Print this span of the material below exactly: the line with "R9: 47k (PUMP, VCTRL) -> 24k (PUMP, VCTRL)", the line with "R14: 560 (FAN2, IND) -> 150 (FAN2, IND)", and every line between them, but nothing else.
**** DATASET CONTENT ****
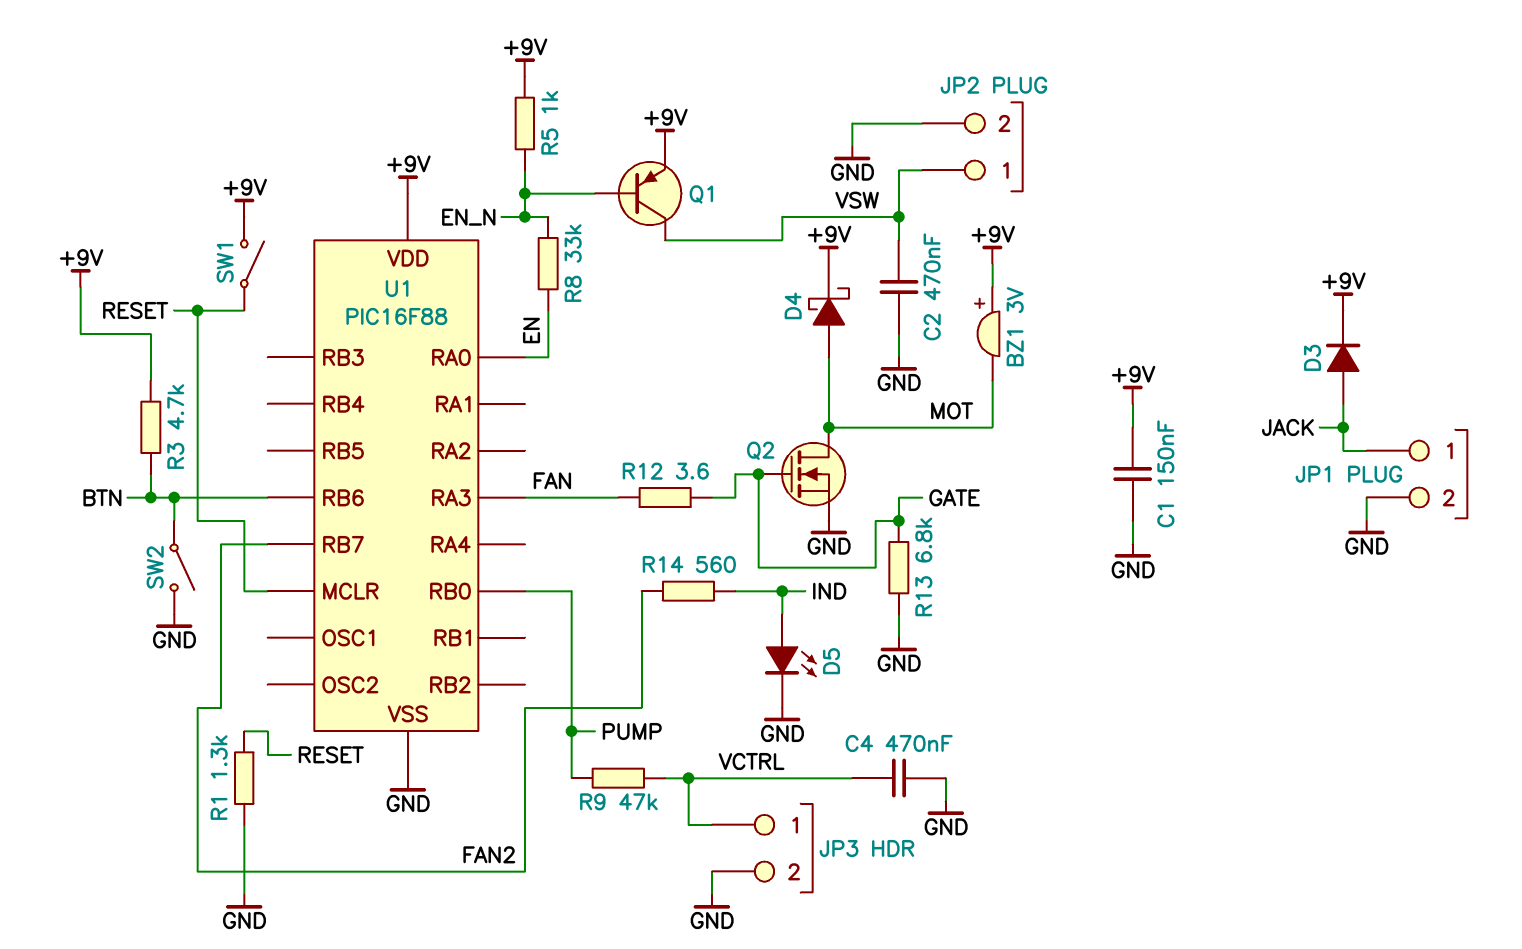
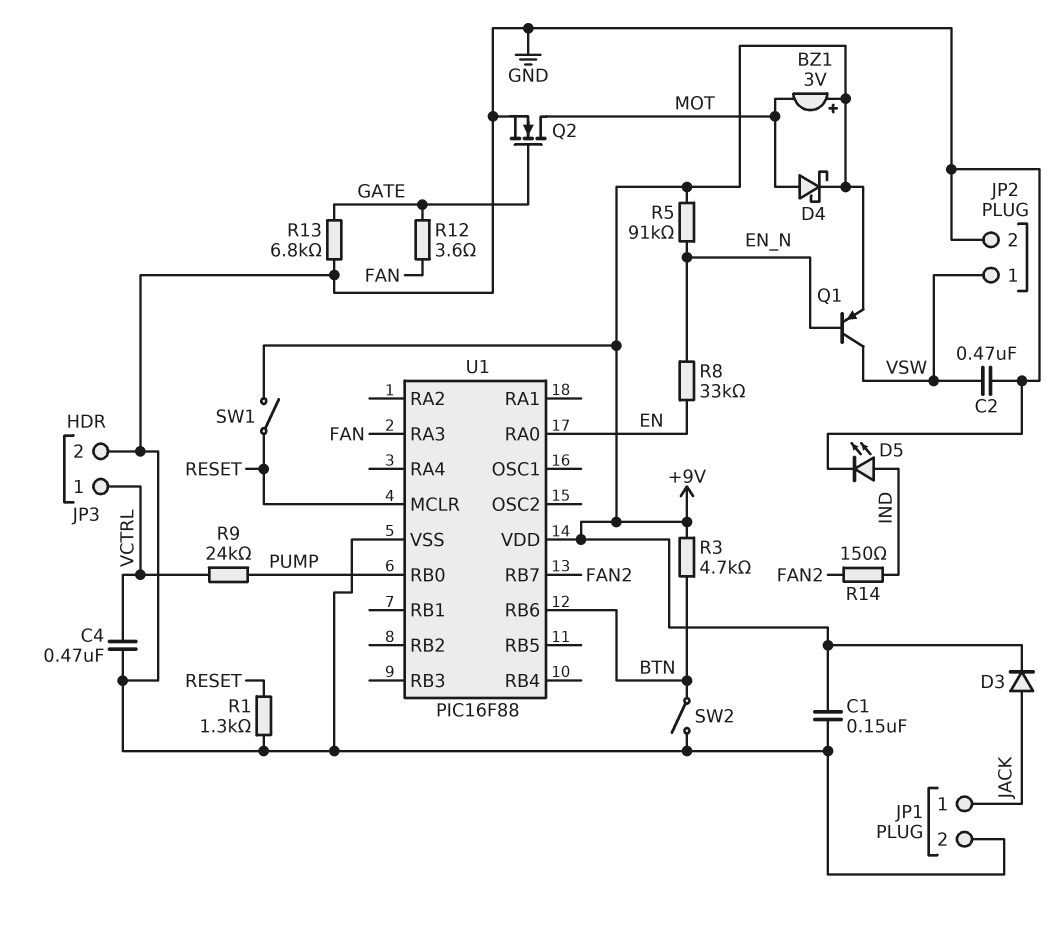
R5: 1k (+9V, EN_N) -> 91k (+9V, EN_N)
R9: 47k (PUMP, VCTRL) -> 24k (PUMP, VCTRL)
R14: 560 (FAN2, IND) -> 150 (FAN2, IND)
****
**** DATASET CONTENT ****
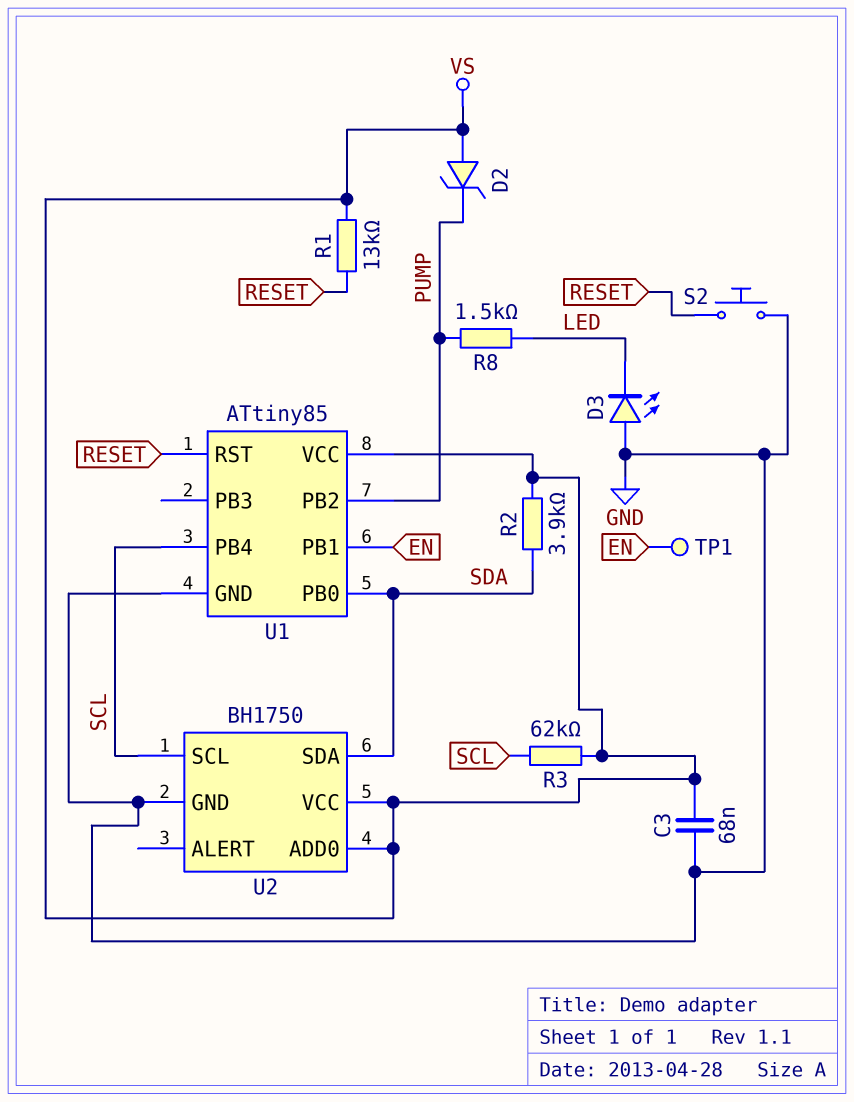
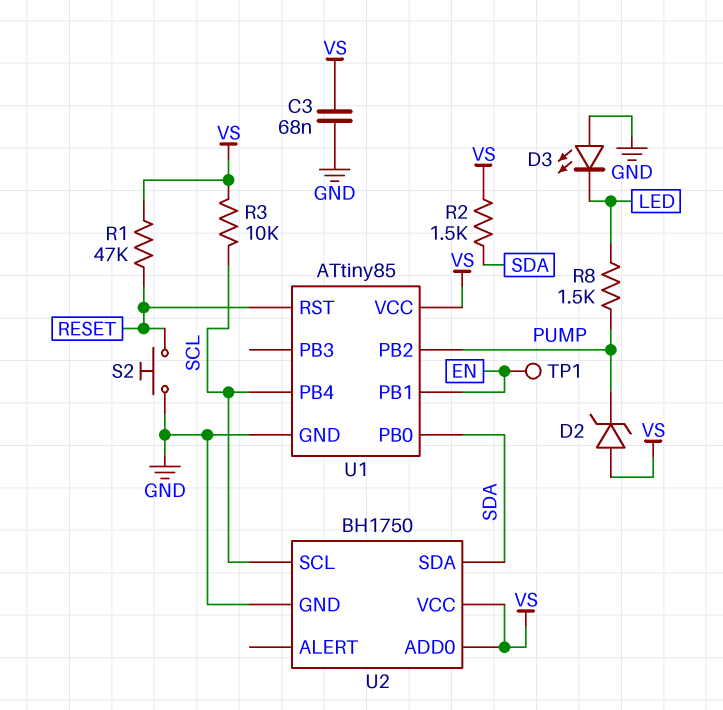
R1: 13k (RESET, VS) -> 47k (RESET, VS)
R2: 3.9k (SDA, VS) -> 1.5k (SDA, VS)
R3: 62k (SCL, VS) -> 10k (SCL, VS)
****
RESULT BELOW
R9: 47k (PUMP, VCTRL) -> 24k (PUMP, VCTRL)
R14: 560 (FAN2, IND) -> 150 (FAN2, IND)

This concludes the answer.